### EXERCISE MATERIAL

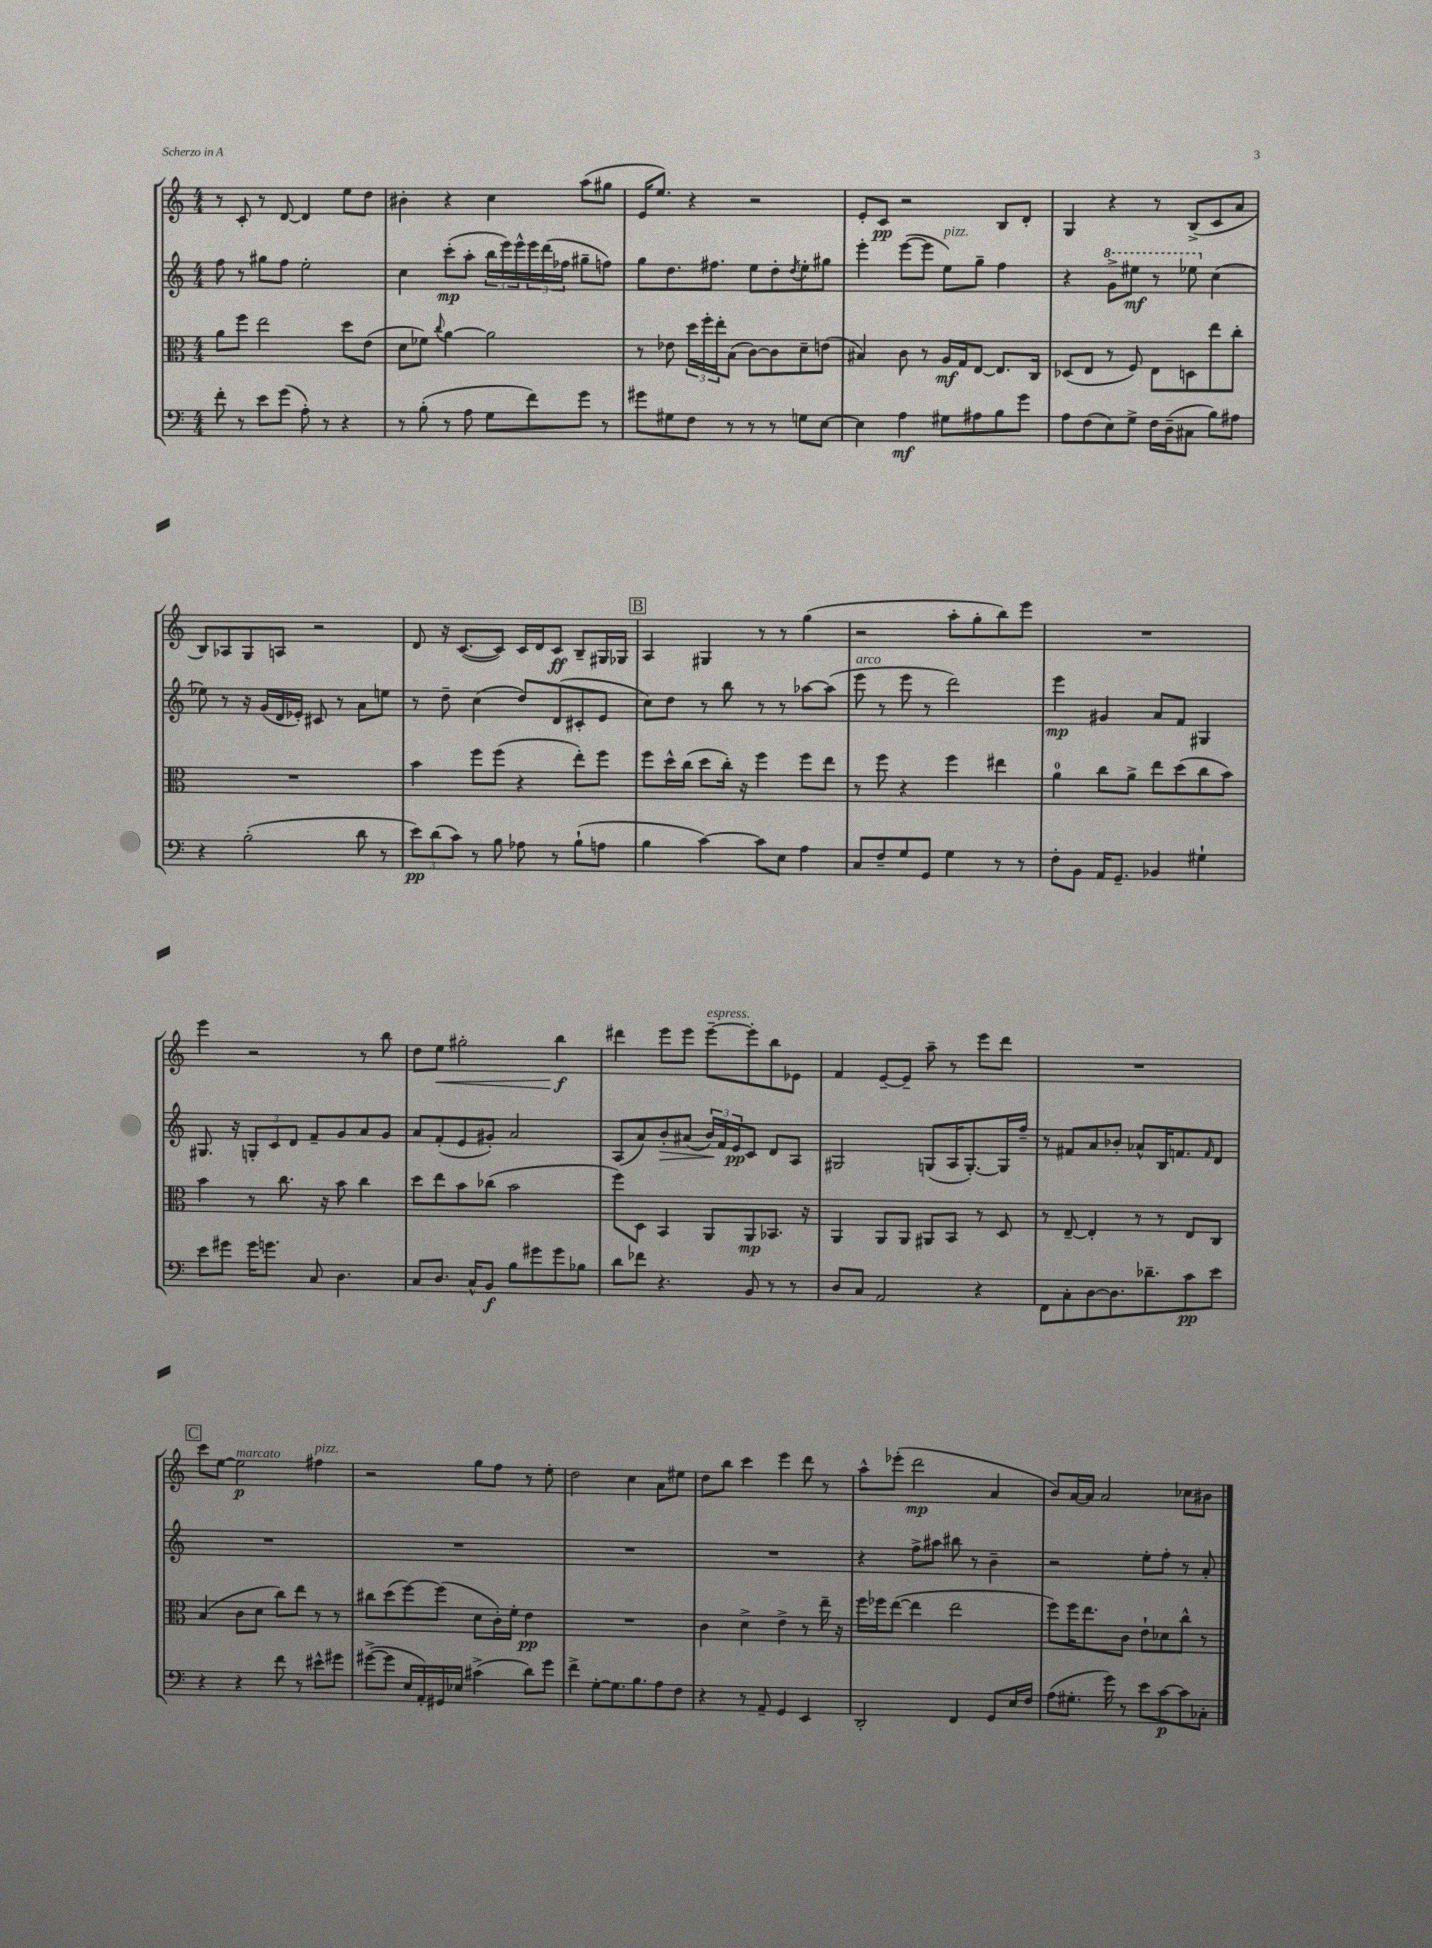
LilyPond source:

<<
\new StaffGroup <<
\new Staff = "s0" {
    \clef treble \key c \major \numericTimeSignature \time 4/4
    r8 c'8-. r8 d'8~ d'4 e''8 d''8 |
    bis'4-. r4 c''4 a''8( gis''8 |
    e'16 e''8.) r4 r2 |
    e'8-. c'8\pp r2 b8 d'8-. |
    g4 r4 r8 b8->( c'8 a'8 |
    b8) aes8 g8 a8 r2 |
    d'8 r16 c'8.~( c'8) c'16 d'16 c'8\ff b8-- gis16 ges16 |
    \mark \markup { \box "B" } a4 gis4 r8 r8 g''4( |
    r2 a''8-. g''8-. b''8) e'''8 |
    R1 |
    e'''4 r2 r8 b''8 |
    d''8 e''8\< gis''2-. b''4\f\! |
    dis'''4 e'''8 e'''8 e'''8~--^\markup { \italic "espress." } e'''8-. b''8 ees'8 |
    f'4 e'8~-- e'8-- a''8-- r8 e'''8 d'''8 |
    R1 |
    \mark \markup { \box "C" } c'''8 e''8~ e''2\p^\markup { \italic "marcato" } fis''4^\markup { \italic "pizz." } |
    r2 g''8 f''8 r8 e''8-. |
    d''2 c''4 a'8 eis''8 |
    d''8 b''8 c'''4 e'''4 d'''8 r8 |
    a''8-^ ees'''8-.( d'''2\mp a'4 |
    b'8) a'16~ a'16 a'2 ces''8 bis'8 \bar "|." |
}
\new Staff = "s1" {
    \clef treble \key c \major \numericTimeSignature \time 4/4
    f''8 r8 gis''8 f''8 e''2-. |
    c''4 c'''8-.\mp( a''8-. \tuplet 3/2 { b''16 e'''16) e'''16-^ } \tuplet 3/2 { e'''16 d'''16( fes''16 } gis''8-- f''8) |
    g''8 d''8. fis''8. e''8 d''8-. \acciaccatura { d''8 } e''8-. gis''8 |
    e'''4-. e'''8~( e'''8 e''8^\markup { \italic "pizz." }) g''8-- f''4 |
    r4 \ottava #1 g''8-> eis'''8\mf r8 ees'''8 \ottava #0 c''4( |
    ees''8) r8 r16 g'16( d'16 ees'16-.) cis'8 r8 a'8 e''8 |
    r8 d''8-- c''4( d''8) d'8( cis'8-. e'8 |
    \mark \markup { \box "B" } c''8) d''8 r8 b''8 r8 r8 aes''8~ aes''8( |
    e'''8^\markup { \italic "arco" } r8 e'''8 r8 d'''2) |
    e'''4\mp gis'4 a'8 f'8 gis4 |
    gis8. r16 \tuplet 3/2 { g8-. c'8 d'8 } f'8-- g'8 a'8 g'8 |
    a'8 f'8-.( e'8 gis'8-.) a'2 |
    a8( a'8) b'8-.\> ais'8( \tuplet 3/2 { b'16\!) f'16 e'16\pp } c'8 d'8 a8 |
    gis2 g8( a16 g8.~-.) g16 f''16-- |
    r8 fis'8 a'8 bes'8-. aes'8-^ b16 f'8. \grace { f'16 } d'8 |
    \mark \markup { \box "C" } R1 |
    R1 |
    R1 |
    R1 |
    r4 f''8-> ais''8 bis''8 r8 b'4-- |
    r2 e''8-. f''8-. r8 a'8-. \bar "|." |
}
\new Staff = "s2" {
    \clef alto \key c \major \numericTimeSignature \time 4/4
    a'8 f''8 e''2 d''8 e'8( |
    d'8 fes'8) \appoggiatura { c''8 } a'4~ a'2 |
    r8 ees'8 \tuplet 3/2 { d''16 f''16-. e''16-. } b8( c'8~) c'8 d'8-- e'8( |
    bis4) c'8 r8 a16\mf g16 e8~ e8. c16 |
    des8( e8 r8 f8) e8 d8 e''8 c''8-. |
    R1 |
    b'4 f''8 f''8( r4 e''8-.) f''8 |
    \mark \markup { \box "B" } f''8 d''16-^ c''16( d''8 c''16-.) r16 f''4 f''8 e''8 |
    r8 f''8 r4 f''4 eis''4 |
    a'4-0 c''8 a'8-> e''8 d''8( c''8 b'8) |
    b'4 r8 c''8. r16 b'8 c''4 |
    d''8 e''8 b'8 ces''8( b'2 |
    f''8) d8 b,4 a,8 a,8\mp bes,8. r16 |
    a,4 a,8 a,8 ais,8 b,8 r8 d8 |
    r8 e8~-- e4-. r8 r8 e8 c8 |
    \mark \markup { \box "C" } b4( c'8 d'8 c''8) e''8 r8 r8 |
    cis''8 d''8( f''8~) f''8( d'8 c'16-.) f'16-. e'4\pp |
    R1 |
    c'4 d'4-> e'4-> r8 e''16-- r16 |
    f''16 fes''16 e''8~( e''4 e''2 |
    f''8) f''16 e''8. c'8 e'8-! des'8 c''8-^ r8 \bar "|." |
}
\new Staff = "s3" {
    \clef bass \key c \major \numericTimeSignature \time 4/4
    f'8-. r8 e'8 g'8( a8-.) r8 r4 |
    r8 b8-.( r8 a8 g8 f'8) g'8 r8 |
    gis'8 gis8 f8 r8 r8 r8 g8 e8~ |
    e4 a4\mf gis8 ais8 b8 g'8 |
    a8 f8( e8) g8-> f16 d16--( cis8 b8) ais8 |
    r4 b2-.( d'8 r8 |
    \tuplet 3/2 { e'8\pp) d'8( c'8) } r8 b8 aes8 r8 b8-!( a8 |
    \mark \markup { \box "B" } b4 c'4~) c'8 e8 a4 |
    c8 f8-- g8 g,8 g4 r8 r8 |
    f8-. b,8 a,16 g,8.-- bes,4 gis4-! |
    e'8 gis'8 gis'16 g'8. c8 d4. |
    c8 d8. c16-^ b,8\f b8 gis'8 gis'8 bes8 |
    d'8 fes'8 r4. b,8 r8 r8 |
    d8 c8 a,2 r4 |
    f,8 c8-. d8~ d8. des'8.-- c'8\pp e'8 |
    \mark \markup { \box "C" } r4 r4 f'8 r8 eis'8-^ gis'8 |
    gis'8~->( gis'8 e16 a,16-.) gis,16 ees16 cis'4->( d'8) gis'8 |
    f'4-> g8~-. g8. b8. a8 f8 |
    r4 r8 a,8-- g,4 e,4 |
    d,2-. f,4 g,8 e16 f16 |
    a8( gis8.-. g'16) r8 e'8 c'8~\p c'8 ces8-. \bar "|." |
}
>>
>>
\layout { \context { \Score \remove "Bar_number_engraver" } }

######

THE TASK. Pick out and copy every line of the records that contains the string "numericTimeSignature".

COMPLETE ANSWER.
    \clef treble \key c \major \numericTimeSignature \time 4/4
    \clef treble \key c \major \numericTimeSignature \time 4/4
    \clef alto \key c \major \numericTimeSignature \time 4/4
    \clef bass \key c \major \numericTimeSignature \time 4/4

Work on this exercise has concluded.